Set down, please, exactly the lines below that run from the line with "[622,128,682,169]" to the line with "[263,143,305,189] (first image)", both lines included.

Record extracts below:

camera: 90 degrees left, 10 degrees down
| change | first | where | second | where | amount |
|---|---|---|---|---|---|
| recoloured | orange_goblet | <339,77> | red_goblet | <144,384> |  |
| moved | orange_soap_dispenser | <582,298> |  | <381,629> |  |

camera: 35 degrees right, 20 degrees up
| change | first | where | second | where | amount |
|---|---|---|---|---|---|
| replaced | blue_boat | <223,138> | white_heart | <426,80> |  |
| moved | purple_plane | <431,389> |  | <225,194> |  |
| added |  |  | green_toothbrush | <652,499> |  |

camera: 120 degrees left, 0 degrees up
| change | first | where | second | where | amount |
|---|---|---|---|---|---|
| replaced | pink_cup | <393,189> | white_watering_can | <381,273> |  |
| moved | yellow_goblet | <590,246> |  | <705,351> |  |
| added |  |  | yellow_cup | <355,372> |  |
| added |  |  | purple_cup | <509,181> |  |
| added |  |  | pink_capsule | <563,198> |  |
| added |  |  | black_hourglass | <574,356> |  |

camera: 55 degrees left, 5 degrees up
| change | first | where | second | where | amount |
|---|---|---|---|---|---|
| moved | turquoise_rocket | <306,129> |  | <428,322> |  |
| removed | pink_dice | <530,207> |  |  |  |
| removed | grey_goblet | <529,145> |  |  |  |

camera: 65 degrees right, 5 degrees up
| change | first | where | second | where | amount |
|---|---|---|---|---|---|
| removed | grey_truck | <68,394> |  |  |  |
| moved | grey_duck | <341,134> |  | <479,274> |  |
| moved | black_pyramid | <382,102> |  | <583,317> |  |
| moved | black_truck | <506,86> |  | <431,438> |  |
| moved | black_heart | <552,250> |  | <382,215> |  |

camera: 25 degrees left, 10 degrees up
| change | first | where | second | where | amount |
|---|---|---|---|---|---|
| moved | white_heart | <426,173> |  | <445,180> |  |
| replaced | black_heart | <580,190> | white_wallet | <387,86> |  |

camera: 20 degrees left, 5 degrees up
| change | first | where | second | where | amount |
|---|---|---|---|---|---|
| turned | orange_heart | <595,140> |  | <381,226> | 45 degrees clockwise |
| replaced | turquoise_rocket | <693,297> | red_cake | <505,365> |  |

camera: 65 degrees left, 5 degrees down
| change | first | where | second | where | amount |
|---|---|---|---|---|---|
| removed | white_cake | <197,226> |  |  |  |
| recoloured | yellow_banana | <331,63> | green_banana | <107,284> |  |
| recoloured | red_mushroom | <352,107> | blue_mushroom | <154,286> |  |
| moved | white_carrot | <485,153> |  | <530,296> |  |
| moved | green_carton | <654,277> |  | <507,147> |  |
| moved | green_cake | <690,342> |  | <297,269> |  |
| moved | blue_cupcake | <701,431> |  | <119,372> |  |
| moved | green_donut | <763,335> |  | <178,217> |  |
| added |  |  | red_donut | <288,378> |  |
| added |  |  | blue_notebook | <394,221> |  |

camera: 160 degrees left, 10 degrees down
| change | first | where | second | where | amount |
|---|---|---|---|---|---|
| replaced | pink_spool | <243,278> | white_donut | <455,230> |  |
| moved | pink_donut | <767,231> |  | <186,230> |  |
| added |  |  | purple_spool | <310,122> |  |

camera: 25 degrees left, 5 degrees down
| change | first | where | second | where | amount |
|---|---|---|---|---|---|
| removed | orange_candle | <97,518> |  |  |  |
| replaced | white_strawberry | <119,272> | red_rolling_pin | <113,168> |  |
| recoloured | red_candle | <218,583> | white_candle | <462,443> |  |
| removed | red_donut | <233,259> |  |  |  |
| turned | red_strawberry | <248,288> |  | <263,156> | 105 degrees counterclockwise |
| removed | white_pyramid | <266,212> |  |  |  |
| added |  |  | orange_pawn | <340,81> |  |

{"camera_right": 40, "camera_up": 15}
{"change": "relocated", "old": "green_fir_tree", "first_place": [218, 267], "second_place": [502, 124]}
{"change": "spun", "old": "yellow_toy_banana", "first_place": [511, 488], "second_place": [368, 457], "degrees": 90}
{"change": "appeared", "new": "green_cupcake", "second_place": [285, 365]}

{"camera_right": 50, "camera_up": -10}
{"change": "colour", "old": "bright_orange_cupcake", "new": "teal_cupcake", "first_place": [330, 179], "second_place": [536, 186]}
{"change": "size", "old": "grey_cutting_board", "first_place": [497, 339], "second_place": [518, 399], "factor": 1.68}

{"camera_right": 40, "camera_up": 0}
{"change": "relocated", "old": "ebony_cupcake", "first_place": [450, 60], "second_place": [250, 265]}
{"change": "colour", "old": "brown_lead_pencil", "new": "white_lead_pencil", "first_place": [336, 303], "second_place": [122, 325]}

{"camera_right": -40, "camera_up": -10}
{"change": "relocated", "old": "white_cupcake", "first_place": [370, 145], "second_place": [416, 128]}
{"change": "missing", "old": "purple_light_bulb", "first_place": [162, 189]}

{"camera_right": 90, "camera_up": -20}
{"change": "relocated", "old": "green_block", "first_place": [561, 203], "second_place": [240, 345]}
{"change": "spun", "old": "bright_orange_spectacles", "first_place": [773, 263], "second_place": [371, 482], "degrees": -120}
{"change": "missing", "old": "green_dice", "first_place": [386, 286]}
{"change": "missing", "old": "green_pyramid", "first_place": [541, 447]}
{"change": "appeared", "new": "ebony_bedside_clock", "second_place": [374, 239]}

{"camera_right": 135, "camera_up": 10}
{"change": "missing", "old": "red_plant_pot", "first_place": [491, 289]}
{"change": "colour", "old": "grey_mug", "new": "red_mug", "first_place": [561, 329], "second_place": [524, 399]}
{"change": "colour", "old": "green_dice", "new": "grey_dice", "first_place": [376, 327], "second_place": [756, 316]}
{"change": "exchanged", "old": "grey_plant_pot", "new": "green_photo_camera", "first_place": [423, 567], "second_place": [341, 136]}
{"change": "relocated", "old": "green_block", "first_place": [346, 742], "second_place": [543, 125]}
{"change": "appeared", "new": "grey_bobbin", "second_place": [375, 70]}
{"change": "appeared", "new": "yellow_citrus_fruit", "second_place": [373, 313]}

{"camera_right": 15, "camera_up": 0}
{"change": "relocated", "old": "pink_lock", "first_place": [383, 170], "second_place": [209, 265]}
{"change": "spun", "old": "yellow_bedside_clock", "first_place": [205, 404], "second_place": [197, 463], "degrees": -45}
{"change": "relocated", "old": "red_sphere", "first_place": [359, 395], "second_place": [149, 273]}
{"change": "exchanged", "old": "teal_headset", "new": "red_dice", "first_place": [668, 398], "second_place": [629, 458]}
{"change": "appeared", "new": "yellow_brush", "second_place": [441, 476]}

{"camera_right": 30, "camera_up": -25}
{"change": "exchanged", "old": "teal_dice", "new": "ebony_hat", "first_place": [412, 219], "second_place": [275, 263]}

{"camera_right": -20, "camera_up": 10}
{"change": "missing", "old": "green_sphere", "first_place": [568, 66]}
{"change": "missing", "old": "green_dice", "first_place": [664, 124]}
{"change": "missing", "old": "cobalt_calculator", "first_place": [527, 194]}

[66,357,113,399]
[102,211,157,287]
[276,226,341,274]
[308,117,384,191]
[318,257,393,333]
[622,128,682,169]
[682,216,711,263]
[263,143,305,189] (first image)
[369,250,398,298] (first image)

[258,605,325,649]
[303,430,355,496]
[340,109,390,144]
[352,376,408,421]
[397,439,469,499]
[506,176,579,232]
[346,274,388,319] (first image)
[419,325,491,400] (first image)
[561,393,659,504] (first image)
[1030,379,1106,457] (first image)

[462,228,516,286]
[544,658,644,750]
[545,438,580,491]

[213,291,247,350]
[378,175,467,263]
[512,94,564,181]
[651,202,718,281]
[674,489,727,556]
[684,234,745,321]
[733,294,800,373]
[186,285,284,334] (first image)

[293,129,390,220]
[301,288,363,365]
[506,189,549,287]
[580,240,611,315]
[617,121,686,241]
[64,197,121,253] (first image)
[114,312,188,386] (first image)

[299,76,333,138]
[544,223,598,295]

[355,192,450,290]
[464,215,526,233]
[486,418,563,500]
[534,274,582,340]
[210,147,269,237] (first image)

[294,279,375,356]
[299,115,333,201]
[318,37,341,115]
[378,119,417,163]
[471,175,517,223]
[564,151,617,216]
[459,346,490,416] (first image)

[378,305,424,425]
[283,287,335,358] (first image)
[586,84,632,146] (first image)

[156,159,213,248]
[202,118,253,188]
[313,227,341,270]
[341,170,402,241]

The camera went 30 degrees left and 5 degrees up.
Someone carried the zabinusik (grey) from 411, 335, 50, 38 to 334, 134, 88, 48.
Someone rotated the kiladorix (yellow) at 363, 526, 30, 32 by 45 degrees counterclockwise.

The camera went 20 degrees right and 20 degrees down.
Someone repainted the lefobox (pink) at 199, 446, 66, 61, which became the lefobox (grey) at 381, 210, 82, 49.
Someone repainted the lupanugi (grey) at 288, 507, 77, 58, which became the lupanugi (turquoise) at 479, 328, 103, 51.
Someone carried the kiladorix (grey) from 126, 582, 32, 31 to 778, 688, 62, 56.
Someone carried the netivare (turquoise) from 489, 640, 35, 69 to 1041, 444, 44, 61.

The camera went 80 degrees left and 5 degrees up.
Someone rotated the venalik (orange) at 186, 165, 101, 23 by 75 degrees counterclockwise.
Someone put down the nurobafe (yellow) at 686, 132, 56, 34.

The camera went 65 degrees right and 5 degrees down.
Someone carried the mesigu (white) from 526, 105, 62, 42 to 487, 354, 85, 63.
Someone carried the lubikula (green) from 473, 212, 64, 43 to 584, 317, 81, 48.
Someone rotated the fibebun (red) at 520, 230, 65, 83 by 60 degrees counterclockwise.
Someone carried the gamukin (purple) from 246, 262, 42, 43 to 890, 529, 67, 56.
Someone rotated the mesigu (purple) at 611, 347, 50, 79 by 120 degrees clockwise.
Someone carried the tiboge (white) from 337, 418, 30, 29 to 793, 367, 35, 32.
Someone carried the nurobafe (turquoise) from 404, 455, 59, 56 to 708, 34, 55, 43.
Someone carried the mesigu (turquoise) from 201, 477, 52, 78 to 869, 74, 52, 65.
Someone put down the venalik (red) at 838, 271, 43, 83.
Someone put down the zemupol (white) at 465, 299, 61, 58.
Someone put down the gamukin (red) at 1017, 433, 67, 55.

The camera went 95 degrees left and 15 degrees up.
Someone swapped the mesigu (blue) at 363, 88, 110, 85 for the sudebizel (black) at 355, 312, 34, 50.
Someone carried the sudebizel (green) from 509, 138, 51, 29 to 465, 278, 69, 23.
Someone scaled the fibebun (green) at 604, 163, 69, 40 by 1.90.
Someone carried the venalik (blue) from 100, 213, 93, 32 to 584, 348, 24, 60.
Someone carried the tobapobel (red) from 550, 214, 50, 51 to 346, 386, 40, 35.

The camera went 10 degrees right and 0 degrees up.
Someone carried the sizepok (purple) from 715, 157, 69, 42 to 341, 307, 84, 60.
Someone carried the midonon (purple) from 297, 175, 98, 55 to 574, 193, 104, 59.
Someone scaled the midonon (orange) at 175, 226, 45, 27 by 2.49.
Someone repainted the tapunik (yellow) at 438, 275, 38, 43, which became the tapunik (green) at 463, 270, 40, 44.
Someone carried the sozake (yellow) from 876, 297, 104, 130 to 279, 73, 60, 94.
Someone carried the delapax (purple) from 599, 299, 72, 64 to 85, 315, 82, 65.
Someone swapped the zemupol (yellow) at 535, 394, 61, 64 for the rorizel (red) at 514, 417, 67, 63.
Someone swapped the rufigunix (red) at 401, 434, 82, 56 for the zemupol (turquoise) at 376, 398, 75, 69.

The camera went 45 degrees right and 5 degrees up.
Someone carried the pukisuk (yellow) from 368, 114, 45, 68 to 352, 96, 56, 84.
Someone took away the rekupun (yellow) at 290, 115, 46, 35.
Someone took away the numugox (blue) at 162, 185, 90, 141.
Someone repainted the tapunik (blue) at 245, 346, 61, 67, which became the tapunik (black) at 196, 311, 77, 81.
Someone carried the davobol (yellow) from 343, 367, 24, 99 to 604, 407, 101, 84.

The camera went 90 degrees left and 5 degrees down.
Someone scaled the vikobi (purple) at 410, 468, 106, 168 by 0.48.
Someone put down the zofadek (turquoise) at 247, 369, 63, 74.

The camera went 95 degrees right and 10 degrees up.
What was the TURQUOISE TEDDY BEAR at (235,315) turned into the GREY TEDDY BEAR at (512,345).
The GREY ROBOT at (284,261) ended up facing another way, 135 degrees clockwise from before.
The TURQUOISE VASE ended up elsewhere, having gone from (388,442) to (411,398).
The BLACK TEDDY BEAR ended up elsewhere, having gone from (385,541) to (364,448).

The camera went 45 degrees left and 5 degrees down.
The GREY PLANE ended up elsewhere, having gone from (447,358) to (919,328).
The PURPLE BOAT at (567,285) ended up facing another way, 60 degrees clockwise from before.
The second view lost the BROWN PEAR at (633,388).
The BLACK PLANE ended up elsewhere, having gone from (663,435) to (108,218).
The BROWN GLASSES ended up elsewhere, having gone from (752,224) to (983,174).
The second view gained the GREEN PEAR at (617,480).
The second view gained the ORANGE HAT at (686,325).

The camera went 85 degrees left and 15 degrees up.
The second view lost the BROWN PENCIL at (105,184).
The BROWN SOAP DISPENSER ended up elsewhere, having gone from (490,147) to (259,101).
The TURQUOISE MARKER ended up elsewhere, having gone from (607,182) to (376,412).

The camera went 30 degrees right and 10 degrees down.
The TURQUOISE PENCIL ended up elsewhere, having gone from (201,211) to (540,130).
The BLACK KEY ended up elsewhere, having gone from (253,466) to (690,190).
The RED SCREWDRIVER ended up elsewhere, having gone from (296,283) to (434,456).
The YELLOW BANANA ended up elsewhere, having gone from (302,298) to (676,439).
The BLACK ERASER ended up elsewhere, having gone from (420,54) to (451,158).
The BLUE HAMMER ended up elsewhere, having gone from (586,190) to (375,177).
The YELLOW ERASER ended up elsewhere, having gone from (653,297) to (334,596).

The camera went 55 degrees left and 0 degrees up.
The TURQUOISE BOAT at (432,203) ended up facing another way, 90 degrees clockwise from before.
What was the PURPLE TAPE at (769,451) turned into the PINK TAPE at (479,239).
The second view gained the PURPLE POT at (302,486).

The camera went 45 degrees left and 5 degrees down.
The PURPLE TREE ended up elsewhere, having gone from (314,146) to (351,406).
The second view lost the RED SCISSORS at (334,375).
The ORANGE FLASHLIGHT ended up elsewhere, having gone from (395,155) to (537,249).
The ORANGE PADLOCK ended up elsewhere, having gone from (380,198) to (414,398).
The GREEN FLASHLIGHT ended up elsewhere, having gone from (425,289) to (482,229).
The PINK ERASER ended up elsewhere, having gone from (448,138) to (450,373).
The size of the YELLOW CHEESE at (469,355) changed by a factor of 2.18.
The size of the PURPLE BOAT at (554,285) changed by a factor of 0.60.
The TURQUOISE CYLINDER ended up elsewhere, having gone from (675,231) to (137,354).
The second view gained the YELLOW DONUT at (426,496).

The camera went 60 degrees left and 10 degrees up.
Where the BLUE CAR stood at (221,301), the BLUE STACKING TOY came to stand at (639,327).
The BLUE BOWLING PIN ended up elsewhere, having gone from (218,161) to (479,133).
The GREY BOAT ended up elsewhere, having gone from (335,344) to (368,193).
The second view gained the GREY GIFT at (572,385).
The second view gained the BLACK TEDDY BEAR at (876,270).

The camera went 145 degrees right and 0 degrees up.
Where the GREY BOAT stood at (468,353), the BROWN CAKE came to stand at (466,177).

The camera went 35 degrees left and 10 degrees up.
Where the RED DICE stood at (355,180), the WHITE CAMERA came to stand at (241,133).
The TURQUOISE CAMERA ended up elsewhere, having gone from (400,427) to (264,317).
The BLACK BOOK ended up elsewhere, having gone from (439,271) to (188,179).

End of Record extracts.

§ **Expected answer**:
[622,128,682,169]
[682,216,711,263]
[263,143,305,189] (first image)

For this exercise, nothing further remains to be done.